Within the listing, each line that has the string "noir" should be copied.

● Stored data:
- - - - -
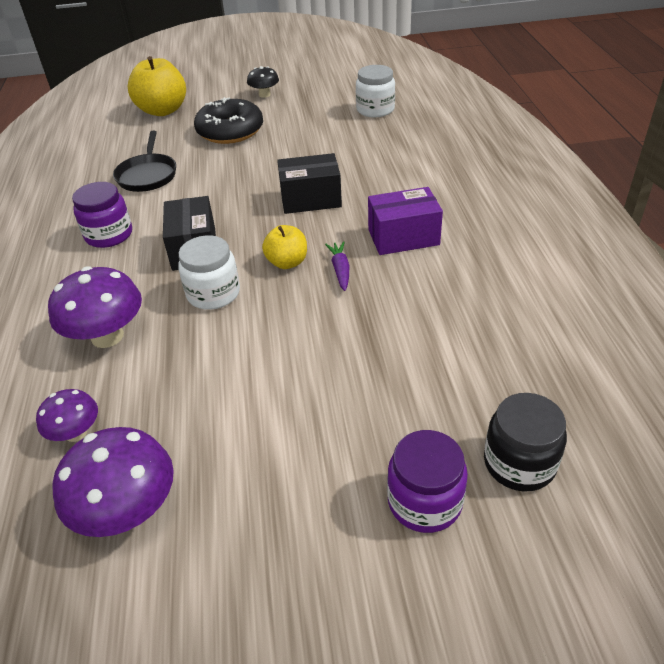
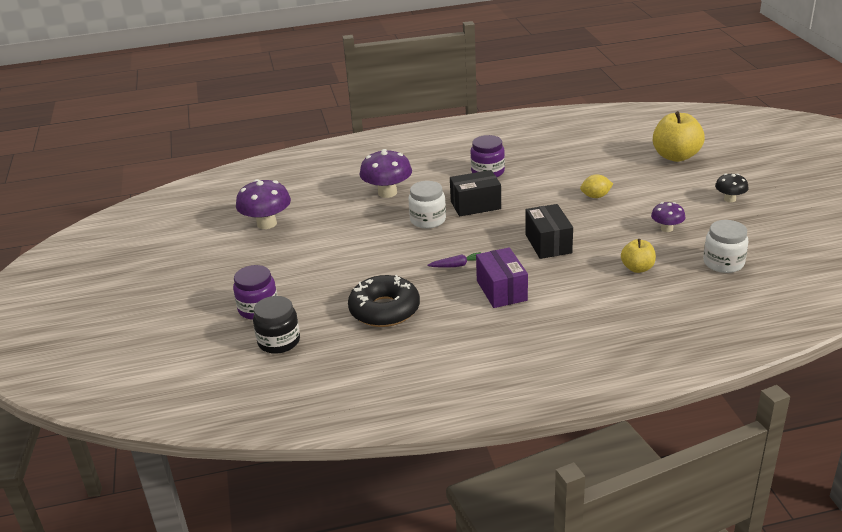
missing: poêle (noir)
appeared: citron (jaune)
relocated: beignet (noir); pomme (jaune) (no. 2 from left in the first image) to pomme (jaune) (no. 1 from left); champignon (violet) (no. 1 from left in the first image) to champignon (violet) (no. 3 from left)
- - - - -
● Response:
missing: poêle (noir)
relocated: beignet (noir); pomme (jaune) (no. 2 from left in the first image) to pomme (jaune) (no. 1 from left); champignon (violet) (no. 1 from left in the first image) to champignon (violet) (no. 3 from left)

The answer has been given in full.